§ Work instructions: Return exactly these lines and no others: the one containing "yellow brick F3:F6" and all that follow it to the end of the listing below.

§ Supplied information:
"""
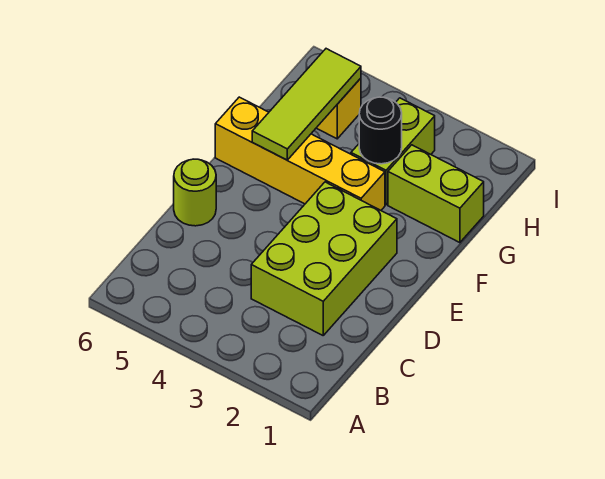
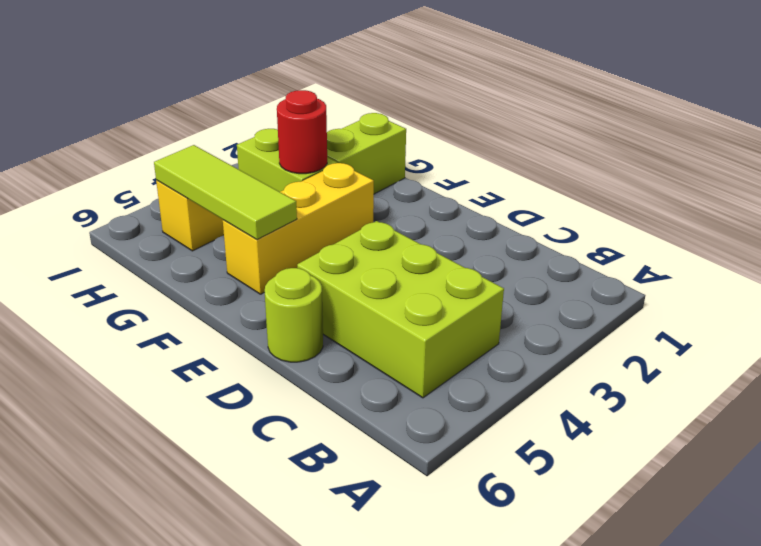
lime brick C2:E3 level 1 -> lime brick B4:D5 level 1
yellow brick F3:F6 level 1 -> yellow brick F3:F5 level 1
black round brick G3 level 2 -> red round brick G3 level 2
"""
§ Answer below:
yellow brick F3:F6 level 1 -> yellow brick F3:F5 level 1
black round brick G3 level 2 -> red round brick G3 level 2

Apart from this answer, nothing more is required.